_Material for the task:_
=== Section Start ===
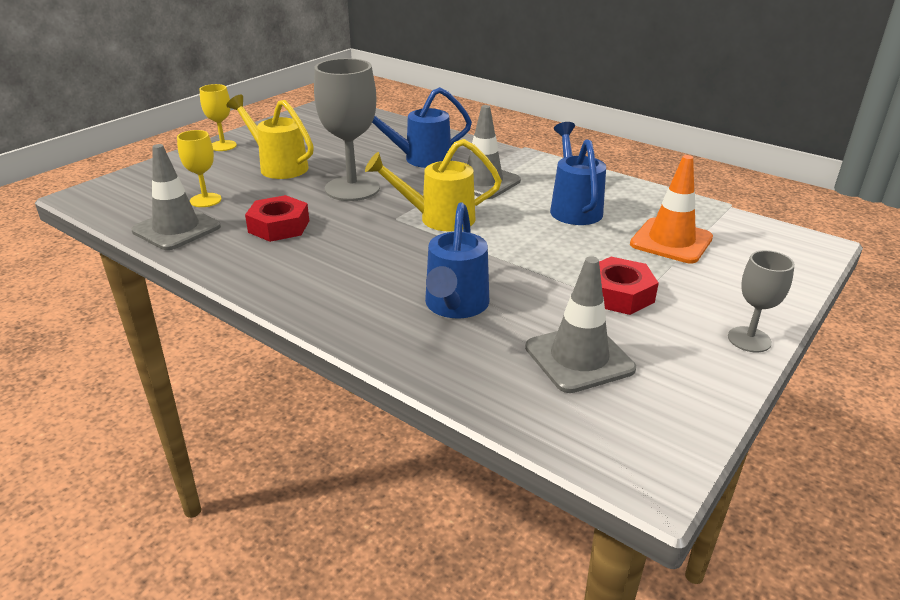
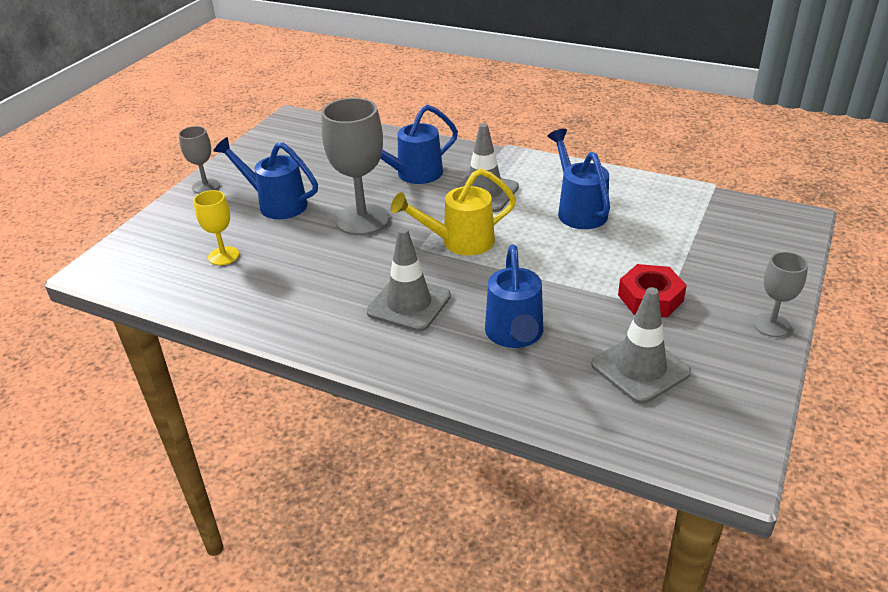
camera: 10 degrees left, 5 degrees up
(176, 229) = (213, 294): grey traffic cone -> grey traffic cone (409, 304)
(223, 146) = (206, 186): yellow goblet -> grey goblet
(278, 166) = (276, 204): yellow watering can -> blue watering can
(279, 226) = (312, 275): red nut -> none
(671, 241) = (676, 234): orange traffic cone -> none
=== Section End ===
=== Section Start ===
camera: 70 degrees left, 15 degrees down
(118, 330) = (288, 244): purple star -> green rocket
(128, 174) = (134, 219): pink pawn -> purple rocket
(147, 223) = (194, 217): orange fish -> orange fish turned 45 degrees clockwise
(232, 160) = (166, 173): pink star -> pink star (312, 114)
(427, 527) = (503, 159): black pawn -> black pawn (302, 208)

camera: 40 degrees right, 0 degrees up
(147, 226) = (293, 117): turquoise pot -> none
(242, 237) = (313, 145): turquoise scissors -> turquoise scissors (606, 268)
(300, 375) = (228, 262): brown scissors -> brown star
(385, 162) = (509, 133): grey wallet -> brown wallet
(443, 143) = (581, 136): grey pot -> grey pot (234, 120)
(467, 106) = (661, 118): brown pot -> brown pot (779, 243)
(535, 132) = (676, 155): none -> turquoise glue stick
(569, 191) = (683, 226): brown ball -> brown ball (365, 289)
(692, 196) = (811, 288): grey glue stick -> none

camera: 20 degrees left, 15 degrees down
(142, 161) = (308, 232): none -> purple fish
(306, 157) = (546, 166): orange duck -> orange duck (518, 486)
=== Section End ===
_Your objective:_ Check which lines of the entries hold the word "turquoise", then please give only how many there are.

_Exercise answer:_ 3